■ Problem details: Line by line, copy all of the data exactly.

========================

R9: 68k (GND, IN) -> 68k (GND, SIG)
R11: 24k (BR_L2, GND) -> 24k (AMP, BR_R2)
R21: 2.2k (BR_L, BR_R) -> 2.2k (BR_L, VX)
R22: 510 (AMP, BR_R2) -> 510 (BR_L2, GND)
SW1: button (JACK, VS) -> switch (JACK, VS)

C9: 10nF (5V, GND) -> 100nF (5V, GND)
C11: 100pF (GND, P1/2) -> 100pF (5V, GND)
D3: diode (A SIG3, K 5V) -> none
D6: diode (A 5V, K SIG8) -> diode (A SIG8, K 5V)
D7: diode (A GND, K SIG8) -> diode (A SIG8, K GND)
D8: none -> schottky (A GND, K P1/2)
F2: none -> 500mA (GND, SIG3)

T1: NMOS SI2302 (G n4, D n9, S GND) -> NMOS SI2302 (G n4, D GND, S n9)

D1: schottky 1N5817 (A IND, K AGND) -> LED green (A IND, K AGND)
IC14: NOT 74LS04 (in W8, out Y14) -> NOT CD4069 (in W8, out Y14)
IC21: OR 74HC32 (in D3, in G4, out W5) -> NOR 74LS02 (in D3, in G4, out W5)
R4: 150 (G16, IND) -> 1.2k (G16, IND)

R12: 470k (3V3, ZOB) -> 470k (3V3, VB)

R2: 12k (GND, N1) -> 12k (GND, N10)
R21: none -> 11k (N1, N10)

========================

■ Written response:
R9: 68k (GND, IN) -> 68k (GND, SIG)
R11: 24k (BR_L2, GND) -> 24k (AMP, BR_R2)
R21: 2.2k (BR_L, BR_R) -> 2.2k (BR_L, VX)
R22: 510 (AMP, BR_R2) -> 510 (BR_L2, GND)
SW1: button (JACK, VS) -> switch (JACK, VS)

C9: 10nF (5V, GND) -> 100nF (5V, GND)
C11: 100pF (GND, P1/2) -> 100pF (5V, GND)
D3: diode (A SIG3, K 5V) -> none
D6: diode (A 5V, K SIG8) -> diode (A SIG8, K 5V)
D7: diode (A GND, K SIG8) -> diode (A SIG8, K GND)
D8: none -> schottky (A GND, K P1/2)
F2: none -> 500mA (GND, SIG3)

T1: NMOS SI2302 (G n4, D n9, S GND) -> NMOS SI2302 (G n4, D GND, S n9)

D1: schottky 1N5817 (A IND, K AGND) -> LED green (A IND, K AGND)
IC14: NOT 74LS04 (in W8, out Y14) -> NOT CD4069 (in W8, out Y14)
IC21: OR 74HC32 (in D3, in G4, out W5) -> NOR 74LS02 (in D3, in G4, out W5)
R4: 150 (G16, IND) -> 1.2k (G16, IND)

R12: 470k (3V3, ZOB) -> 470k (3V3, VB)

R2: 12k (GND, N1) -> 12k (GND, N10)
R21: none -> 11k (N1, N10)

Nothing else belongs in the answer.